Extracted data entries
=== Section Start ===
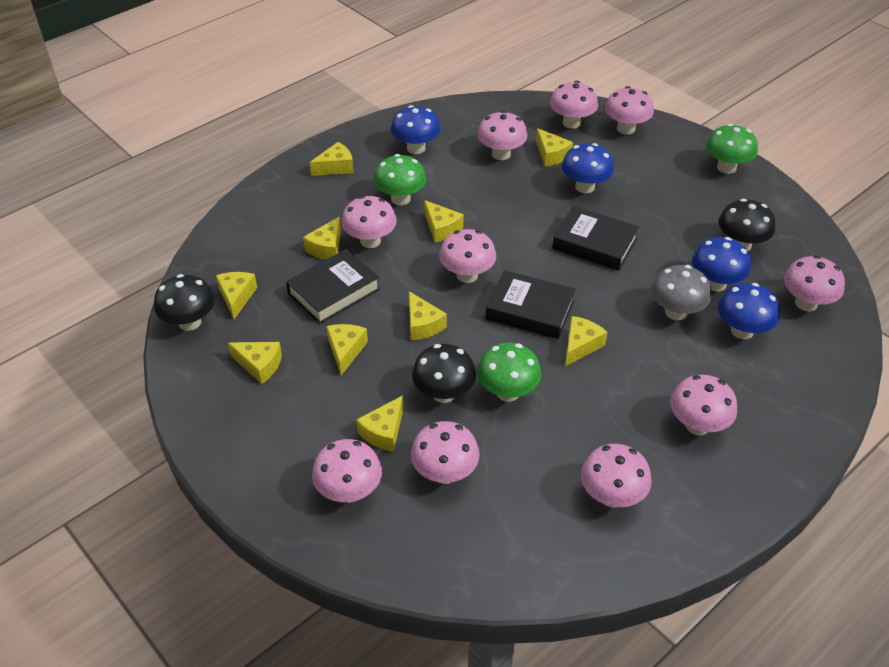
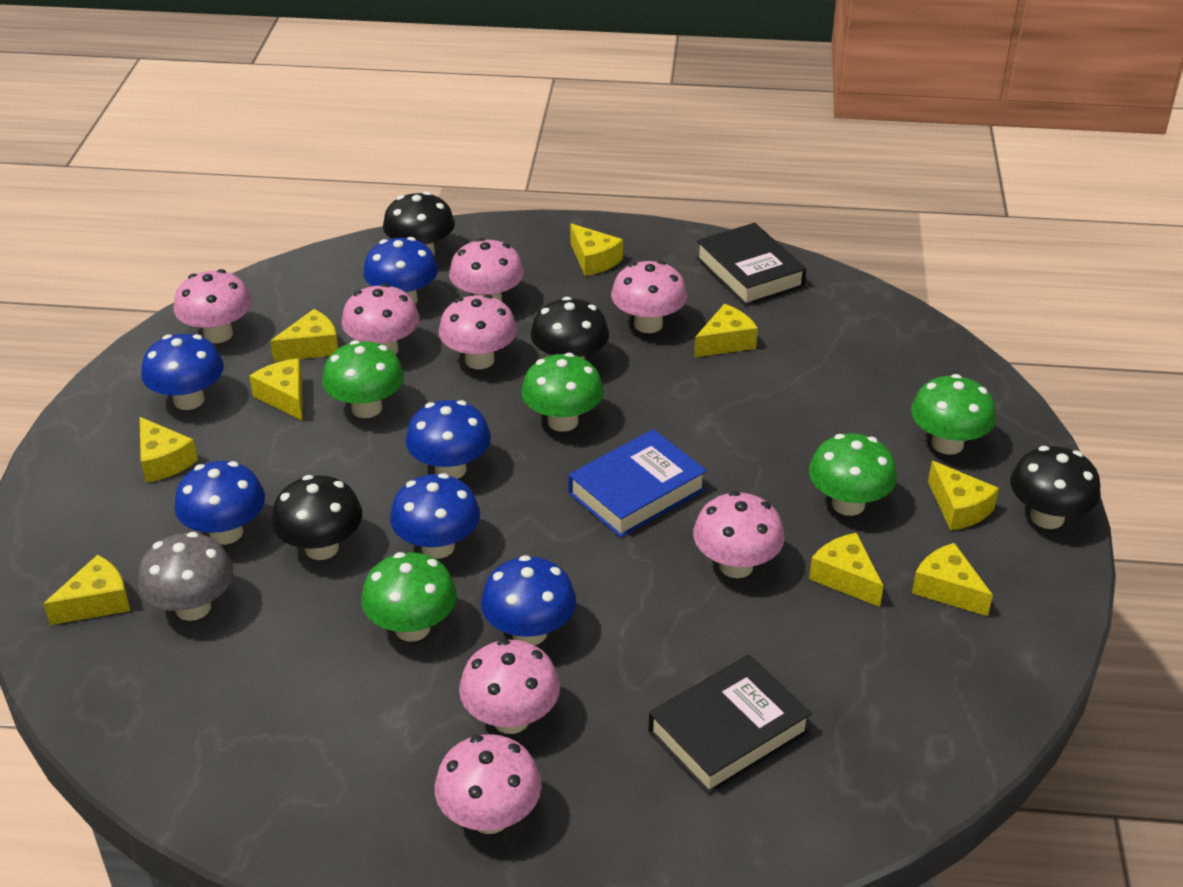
black book: 3 -> 2
black mushroom: 3 -> 4
blue book: 0 -> 1
blue mushroom: 4 -> 6
green mushroom: 3 -> 5
pink mushroom: 10 -> 8
yellow cheese: 10 -> 9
=== Section End ===
* **Instruction**
Please copy the preceding records exactly and omit the images.

* **Written response**
black book: 3 -> 2
black mushroom: 3 -> 4
blue book: 0 -> 1
blue mushroom: 4 -> 6
green mushroom: 3 -> 5
pink mushroom: 10 -> 8
yellow cheese: 10 -> 9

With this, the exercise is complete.